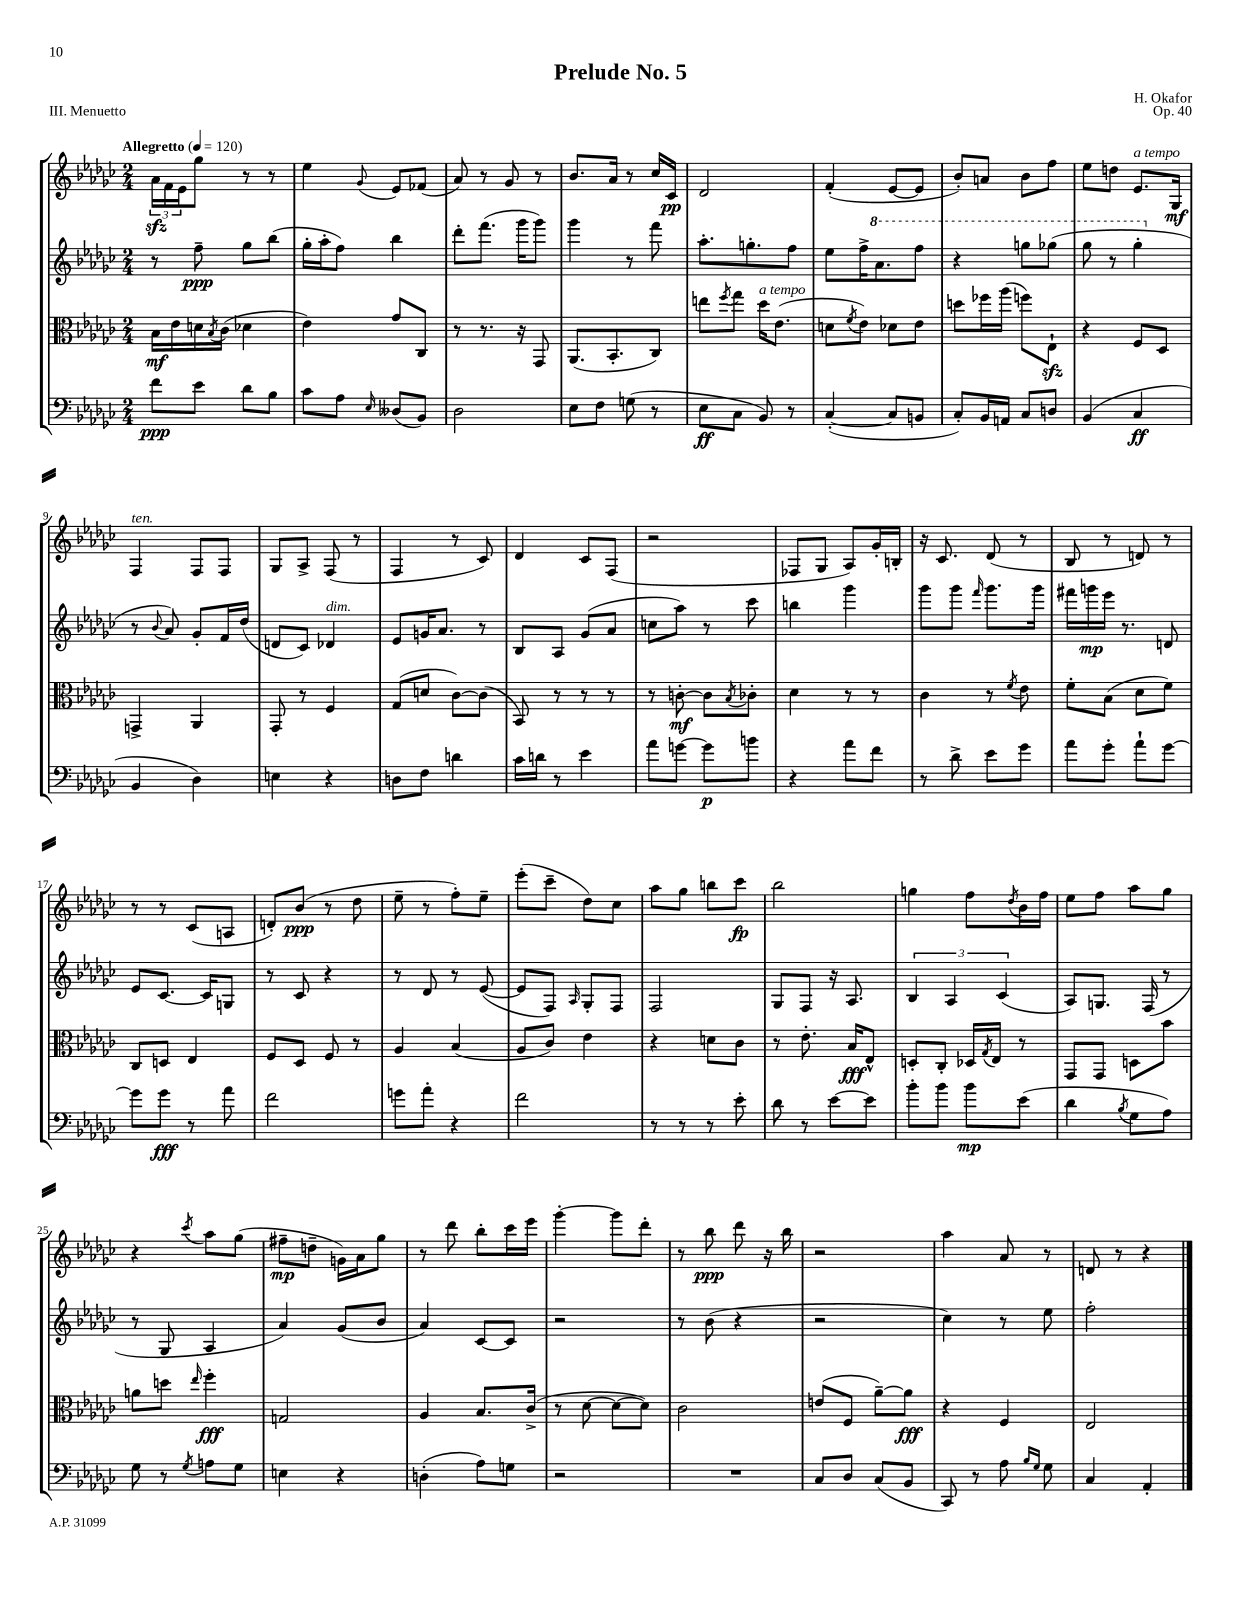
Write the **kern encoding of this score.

**kern	**kern	**kern	**kern
*staff4	*staff3	*staff2	*staff1
*clefF4	*clefC3	*clefG2	*clefG2
*k[b-e-a-d-g-c-]	*k[b-e-a-d-g-c-]	*k[b-e-a-d-g-c-]	*k[b-e-a-d-g-c-]
*M2/4	*M2/4	*M2/4	*M2/4
*MM120	*MM120	*MM120	*MM120
8f\L	16B-\LL	8r	24a-\LL
.	.	.	24f\
.	16e-\	.	.
.	.	.	24e-\J
8e-\J	16d\	8ff~\	8gg-\J
.	8qB-/	.	.
.	(16c-\JJ	.	.
8d-\L	4d-\	8gg-\L	8r
8B-\J	.	(8bb-\J	8r
=	=	=	=
8c-\L	4e-\)	16gg-'\LL	4ee-\
.	.	16aa-'\J	.
8A-\J	.	8ff\J)	.
16qqE-/	.	.	8qqg-/
(8D--/L	8g-/L	4bb-\	8e-/L
8BB-/J)	8C-/J	.	(8f-/J
=	=	=	=
2D-\	8r	8ddd-'\L	8a-/)
.	8.r	(8.fff\J	8r
.	.	.	8g-/
.	16r	16ggg-\LK	.
.	8GG-/	8ggg-\J)	8r
=	=	=	=
8E-\L	(8.AA-/L	4ggg-\	8.b-/L
8F\J	.	.	.
.	8.BB-'/	.	16a-/Jk
(8G\	.	8r	8r
8r	8C-/J)	8fff\	16cc-/LL
.	.	.	16c-/JJ
=	=	=	=
8E-\L	8ee\L	8.aa-'\L	2d-/
.	8qff/	.	.
8C-\J	8gg-\J	.	.
.	.	8.gg'\	.
8BB-/)	16dd-\LK	.	.
.	(8.e-\J	.	.
8r	.	8ff\J	.
=	=	=	=
([4C-'/	8d\L	8ee-\L	(4f'/
.	8qf/	.	.
.	8e-\J)	16ff^\K	.
.	.	8.aa-\	.
8C-/]L	8d-\L	.	[8e-/L
8BB/J	8e-\J	8fff\J	8e-/]J
=	=	=	=
8C-'/L)	8dd\L	4r	8b-'/L)
16BB-/L	16ff-\L	.	8a/J
16AA/JJ	(16aa-\JJ	.	.
8C-/L	8ff\L)	8ggg\L	8b-\L
8D/J	8E-`\J	(8ggg-\J	8ff\J
=	=	=	=
(4BB-/	4r	8ggg-\	8ee-\L
.	.	8r	8dd\J
4C-/	8F/L	4ggg-'\	8.e-/L
.	8D-/J	.	.
.	.	.	16G-/Jk
=	=	=	=
4BB-/	4GG^/	8r	4F/
.	.	8qqb-/	.
.	.	8a-/)	.
4D-\)	4AA-/	8g-'/L	8F/L
.	.	16f/L	8F/J
.	.	(16dd-/JJ	.
=	=	=	=
4E\	8GG-'/	8d/L	8G-/L
.	8r	8c-/J)	8A-^/J
4r	4F/	4d-/	(8F/
.	.	.	8r
=	=	=	=
8D\L	(8G-/L	8e-/L	4F/
8F\J	8d/J	16g/K	.
.	.	8.a-/J	.
4d\	[8c-\L)	.	8r
.	(8c-\]J	8r	8c-/)
=	=	=	=
16c-\LL	8BB-/)	8B-/L	4d-/
16d\JJ	.	.	.
8r	8r	8A-/J	.
4e-\	8r	(8g-/L	8c-/L
.	8r	8a-/J	(8F/J
=	=	=	=
8a-\L	8r	8cc\L	2r
[8g\J	[8c'\	8aa-\J)	.
8g\]L	8c\]L	8r	.
.	8qB-/	.	.
8b\J	8c-'\J	8ccc-\	.
=	=	=	=
4r	4d-\	4bb\	8F-/L
.	.	.	8G-/J
8a-\L	8r	4ggg-\	8A-/L)
8f\J	8r	.	16g-'/L
.	.	.	16B'/JJ
=	=	=	=
8r	4c-\	8ggg-\L	16r
.	.	.	8.c-/
8d-^\	.	8ggg-\J	.
.	.	16qqfff/	.
8e-\L	8r	8.ggg-\L	(8d-/
.	8qf/	.	.
8g-\J	8e-\	.	8r
.	.	16ggg-\Jk	.
=	=	=	=
8a-\L	8f'\L	16fff#\LL	8B-/
.	.	16ggg\	.
8g-'\J	(8B-\J	16eee-\JJ	8r
.	.	8.r	.
8a-`\L	8d-\L	.	8d/)
[8g-\J	8f\J)	8d/	8r
=	=	=	=
8g-\]L	8C-/L	8e-/L	8r
8g-\J	8D/J	[8.c-/J	8r
8r	4E-/	.	(8c-/L
.	.	16c-/]LK	.
8a-\	.	8G/J	8A/J
=	=	=	=
2f\	8F/L	8r	8d'/L)
.	8D-/J	8c-/	(8b-/J
.	8F/	4r	8r
.	8r	.	8dd-\
=	=	=	=
8g\L	4A-/	8r	8ee-~\
8a-'\J	.	8d-/	8r
4r	(4B-/	8r	8ff'\L)
.	.	([8e-/	8ee-~\J
=	=	=	=
2f\	8A-/L	8e-/]L	(8eee-'\L
.	8c-/J)	8F/J)	8ccc-~\J
.	.	16qqA-/	.
.	4e-\	8G-'/L	8dd-\L)
.	.	8F/J	8cc-\J
=	=	=	=
8r	4r	2F/	8aa-\L
8r	.	.	8gg-\J
8r	8d\L	.	8bb\L
8e-'\	8c-\J	.	8ccc-\J
=	=	=	=
8d-\	8r	8G-/L	2bb-\
8r	8.e-'\	8F/J	.
[8e-\L	.	16r	.
.	16B-/LK	8.A-/	.
8e-\]J	8E-^^/J	.	.
=	=	=	=
8b-'\L	8D'/L	6B-/	4gg\
8b-\J	8C-'/J	.	.
.	.	6A-/	.
8b-\L	16D-/LL	.	8ff\L
.	8qG-/	.	.
.	16E-/JJ	.	.
.	.	(6c-/	.
.	.	.	8qdd-/
(8e-\J	8r	.	16b-\L
.	.	.	16ff\JJ
=	=	=	=
4d-\	8GG-/L	8A-/L)	8ee-\L
.	8GG-/J	8.G/J	8ff\J
8qB-/	.	.	.
8G-\L	8D\L	.	8aa-\L
.	.	(16F/	.
8A-\J)	8b-\J	8r	8gg-\J
=	=	=	=
8G-\	8a\L	8r	4r
8r	8dd\J	8G-/	.
8qG-/	16qqee-/	.	8qccc-/
8A\L	4ff'\	4A-/	8aa-\L
8G-\J	.	.	(8gg-\J
=	=	=	=
4E\	2G/	4a-/)	8ff#~\L
.	.	.	8dd~\J
4r	.	(8g-/L	16g\LL)
.	.	.	16a-\J
.	.	8b-/J	8gg-\J
=	=	=	=
(4D'\	4A-/	4a-/)	8r
.	.	.	8ddd-\
8A-\L)	8.B-/L	[8c-/L	8bb-'\L
8G\J	.	8c-/]J	16ccc-\L
.	(16c-^/Jk	.	16eee-\JJ
=	=	=	=
2r	8r	2r	[4ggg-'\
.	[8d-\	.	.
.	8d-\_L	.	8ggg-\]L
.	8d-\]J)	.	8ddd-'\J
=	=	=	=
2r	2c-\	8r	8r
.	.	(8b-\	8bb-\
.	.	4r	8ddd-\
.	.	.	16r
.	.	.	16bb-\
=	=	=	=
8C-/L	(8e/L	2r	2r
8D-/J	8F/J	.	.
(8C-/L	[8a-~\L)	.	.
8BB-/J	8a-\]J	.	.
=	=	=	=
8CC-/)	4r	4cc-\)	4aa-\
8r	.	.	.
8A-\	4F/	8r	8a-/
16qqB-/LL	.	.	.
16qqG-/JJ	.	.	.
8G-\	.	8ee-\	8r
=	=	=	=
4C-/	2E-/	2ff'\	8d/
.	.	.	8r
4AA-'/	.	.	4r
==	==	==	==
*-	*-	*-	*-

....................

* _Aim_
Find every line in the entries above that contains the string "kern", and copy each of those lines.

* _Exercise answer_
Write the **kern encoding of this score.
**kern	**kern	**kern	**kern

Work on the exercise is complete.